> _Task statement_: Word for word, return every record that follows.

> _Material provided_:
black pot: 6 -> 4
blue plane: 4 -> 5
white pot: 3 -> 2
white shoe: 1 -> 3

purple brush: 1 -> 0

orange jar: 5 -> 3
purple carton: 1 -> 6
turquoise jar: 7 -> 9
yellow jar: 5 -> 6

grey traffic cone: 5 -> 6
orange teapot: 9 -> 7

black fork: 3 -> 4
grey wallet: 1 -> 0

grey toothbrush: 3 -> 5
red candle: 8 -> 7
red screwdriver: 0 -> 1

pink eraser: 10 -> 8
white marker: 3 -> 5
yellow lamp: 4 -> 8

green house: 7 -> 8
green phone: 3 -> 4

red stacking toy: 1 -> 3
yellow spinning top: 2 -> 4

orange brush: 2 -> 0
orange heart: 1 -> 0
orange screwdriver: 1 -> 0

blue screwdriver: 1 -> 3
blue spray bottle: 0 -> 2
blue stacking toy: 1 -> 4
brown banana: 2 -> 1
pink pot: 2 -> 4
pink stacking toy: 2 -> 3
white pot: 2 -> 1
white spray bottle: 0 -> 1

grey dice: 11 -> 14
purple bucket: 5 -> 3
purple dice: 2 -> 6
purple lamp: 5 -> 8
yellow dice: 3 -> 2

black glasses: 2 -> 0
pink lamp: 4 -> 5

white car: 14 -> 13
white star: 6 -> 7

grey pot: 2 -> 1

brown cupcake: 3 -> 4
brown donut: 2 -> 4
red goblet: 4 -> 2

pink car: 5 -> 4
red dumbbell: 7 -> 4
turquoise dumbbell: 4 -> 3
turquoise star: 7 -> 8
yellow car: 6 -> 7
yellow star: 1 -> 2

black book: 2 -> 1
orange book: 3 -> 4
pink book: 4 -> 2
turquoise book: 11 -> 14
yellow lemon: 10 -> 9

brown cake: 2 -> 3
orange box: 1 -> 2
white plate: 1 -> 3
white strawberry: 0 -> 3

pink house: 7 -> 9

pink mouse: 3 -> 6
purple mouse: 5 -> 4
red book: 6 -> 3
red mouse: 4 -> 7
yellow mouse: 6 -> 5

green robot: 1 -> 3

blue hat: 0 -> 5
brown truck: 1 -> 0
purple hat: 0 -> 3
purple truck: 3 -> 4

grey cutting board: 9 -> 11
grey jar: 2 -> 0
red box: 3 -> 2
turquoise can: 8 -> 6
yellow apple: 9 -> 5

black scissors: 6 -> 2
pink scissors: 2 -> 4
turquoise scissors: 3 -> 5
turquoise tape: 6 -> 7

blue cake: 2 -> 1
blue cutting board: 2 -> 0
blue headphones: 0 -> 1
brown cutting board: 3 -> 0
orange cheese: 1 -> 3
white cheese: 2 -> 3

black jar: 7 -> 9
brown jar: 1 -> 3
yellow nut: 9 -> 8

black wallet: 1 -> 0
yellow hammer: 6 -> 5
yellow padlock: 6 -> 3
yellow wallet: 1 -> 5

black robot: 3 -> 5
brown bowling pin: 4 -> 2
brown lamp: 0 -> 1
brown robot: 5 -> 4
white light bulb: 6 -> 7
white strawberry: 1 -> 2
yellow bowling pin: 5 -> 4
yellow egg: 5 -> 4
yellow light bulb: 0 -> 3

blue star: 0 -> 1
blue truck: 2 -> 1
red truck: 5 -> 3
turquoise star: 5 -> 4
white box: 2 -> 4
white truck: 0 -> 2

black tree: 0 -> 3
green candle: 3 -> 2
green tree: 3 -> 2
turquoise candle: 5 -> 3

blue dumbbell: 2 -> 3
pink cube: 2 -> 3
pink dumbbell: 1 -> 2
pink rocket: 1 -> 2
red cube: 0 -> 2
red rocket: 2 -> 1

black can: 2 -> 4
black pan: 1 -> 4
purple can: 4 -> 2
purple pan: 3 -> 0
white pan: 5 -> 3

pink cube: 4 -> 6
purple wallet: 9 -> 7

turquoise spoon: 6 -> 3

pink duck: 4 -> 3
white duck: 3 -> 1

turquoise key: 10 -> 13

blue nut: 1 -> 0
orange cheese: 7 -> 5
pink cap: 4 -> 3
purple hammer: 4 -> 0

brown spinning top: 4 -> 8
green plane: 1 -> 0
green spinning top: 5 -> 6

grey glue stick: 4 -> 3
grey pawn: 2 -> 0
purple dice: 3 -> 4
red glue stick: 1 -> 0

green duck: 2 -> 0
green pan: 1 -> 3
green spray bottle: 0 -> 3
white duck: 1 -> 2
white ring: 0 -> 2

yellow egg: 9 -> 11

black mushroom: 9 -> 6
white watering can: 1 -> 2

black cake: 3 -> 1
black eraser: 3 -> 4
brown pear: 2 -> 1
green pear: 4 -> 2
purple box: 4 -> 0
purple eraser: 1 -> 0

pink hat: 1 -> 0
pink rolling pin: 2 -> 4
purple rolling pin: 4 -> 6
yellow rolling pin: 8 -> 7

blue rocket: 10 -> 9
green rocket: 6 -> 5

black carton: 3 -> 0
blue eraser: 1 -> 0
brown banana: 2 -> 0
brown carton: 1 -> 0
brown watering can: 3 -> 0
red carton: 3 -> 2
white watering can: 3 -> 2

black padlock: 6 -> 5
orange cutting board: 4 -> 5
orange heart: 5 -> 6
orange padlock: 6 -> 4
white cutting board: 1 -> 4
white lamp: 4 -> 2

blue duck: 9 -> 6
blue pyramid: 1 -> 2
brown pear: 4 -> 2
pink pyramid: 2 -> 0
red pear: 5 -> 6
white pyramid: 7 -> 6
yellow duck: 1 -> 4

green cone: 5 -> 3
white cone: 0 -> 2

> _Result of the task_:
black pot: 6 -> 4
blue plane: 4 -> 5
white pot: 3 -> 2
white shoe: 1 -> 3

purple brush: 1 -> 0

orange jar: 5 -> 3
purple carton: 1 -> 6
turquoise jar: 7 -> 9
yellow jar: 5 -> 6

grey traffic cone: 5 -> 6
orange teapot: 9 -> 7

black fork: 3 -> 4
grey wallet: 1 -> 0

grey toothbrush: 3 -> 5
red candle: 8 -> 7
red screwdriver: 0 -> 1

pink eraser: 10 -> 8
white marker: 3 -> 5
yellow lamp: 4 -> 8

green house: 7 -> 8
green phone: 3 -> 4

red stacking toy: 1 -> 3
yellow spinning top: 2 -> 4

orange brush: 2 -> 0
orange heart: 1 -> 0
orange screwdriver: 1 -> 0

blue screwdriver: 1 -> 3
blue spray bottle: 0 -> 2
blue stacking toy: 1 -> 4
brown banana: 2 -> 1
pink pot: 2 -> 4
pink stacking toy: 2 -> 3
white pot: 2 -> 1
white spray bottle: 0 -> 1

grey dice: 11 -> 14
purple bucket: 5 -> 3
purple dice: 2 -> 6
purple lamp: 5 -> 8
yellow dice: 3 -> 2

black glasses: 2 -> 0
pink lamp: 4 -> 5

white car: 14 -> 13
white star: 6 -> 7

grey pot: 2 -> 1

brown cupcake: 3 -> 4
brown donut: 2 -> 4
red goblet: 4 -> 2

pink car: 5 -> 4
red dumbbell: 7 -> 4
turquoise dumbbell: 4 -> 3
turquoise star: 7 -> 8
yellow car: 6 -> 7
yellow star: 1 -> 2

black book: 2 -> 1
orange book: 3 -> 4
pink book: 4 -> 2
turquoise book: 11 -> 14
yellow lemon: 10 -> 9

brown cake: 2 -> 3
orange box: 1 -> 2
white plate: 1 -> 3
white strawberry: 0 -> 3

pink house: 7 -> 9

pink mouse: 3 -> 6
purple mouse: 5 -> 4
red book: 6 -> 3
red mouse: 4 -> 7
yellow mouse: 6 -> 5

green robot: 1 -> 3

blue hat: 0 -> 5
brown truck: 1 -> 0
purple hat: 0 -> 3
purple truck: 3 -> 4

grey cutting board: 9 -> 11
grey jar: 2 -> 0
red box: 3 -> 2
turquoise can: 8 -> 6
yellow apple: 9 -> 5

black scissors: 6 -> 2
pink scissors: 2 -> 4
turquoise scissors: 3 -> 5
turquoise tape: 6 -> 7

blue cake: 2 -> 1
blue cutting board: 2 -> 0
blue headphones: 0 -> 1
brown cutting board: 3 -> 0
orange cheese: 1 -> 3
white cheese: 2 -> 3

black jar: 7 -> 9
brown jar: 1 -> 3
yellow nut: 9 -> 8

black wallet: 1 -> 0
yellow hammer: 6 -> 5
yellow padlock: 6 -> 3
yellow wallet: 1 -> 5

black robot: 3 -> 5
brown bowling pin: 4 -> 2
brown lamp: 0 -> 1
brown robot: 5 -> 4
white light bulb: 6 -> 7
white strawberry: 1 -> 2
yellow bowling pin: 5 -> 4
yellow egg: 5 -> 4
yellow light bulb: 0 -> 3

blue star: 0 -> 1
blue truck: 2 -> 1
red truck: 5 -> 3
turquoise star: 5 -> 4
white box: 2 -> 4
white truck: 0 -> 2

black tree: 0 -> 3
green candle: 3 -> 2
green tree: 3 -> 2
turquoise candle: 5 -> 3

blue dumbbell: 2 -> 3
pink cube: 2 -> 3
pink dumbbell: 1 -> 2
pink rocket: 1 -> 2
red cube: 0 -> 2
red rocket: 2 -> 1

black can: 2 -> 4
black pan: 1 -> 4
purple can: 4 -> 2
purple pan: 3 -> 0
white pan: 5 -> 3

pink cube: 4 -> 6
purple wallet: 9 -> 7

turquoise spoon: 6 -> 3

pink duck: 4 -> 3
white duck: 3 -> 1

turquoise key: 10 -> 13

blue nut: 1 -> 0
orange cheese: 7 -> 5
pink cap: 4 -> 3
purple hammer: 4 -> 0

brown spinning top: 4 -> 8
green plane: 1 -> 0
green spinning top: 5 -> 6

grey glue stick: 4 -> 3
grey pawn: 2 -> 0
purple dice: 3 -> 4
red glue stick: 1 -> 0

green duck: 2 -> 0
green pan: 1 -> 3
green spray bottle: 0 -> 3
white duck: 1 -> 2
white ring: 0 -> 2

yellow egg: 9 -> 11

black mushroom: 9 -> 6
white watering can: 1 -> 2

black cake: 3 -> 1
black eraser: 3 -> 4
brown pear: 2 -> 1
green pear: 4 -> 2
purple box: 4 -> 0
purple eraser: 1 -> 0

pink hat: 1 -> 0
pink rolling pin: 2 -> 4
purple rolling pin: 4 -> 6
yellow rolling pin: 8 -> 7

blue rocket: 10 -> 9
green rocket: 6 -> 5

black carton: 3 -> 0
blue eraser: 1 -> 0
brown banana: 2 -> 0
brown carton: 1 -> 0
brown watering can: 3 -> 0
red carton: 3 -> 2
white watering can: 3 -> 2

black padlock: 6 -> 5
orange cutting board: 4 -> 5
orange heart: 5 -> 6
orange padlock: 6 -> 4
white cutting board: 1 -> 4
white lamp: 4 -> 2

blue duck: 9 -> 6
blue pyramid: 1 -> 2
brown pear: 4 -> 2
pink pyramid: 2 -> 0
red pear: 5 -> 6
white pyramid: 7 -> 6
yellow duck: 1 -> 4

green cone: 5 -> 3
white cone: 0 -> 2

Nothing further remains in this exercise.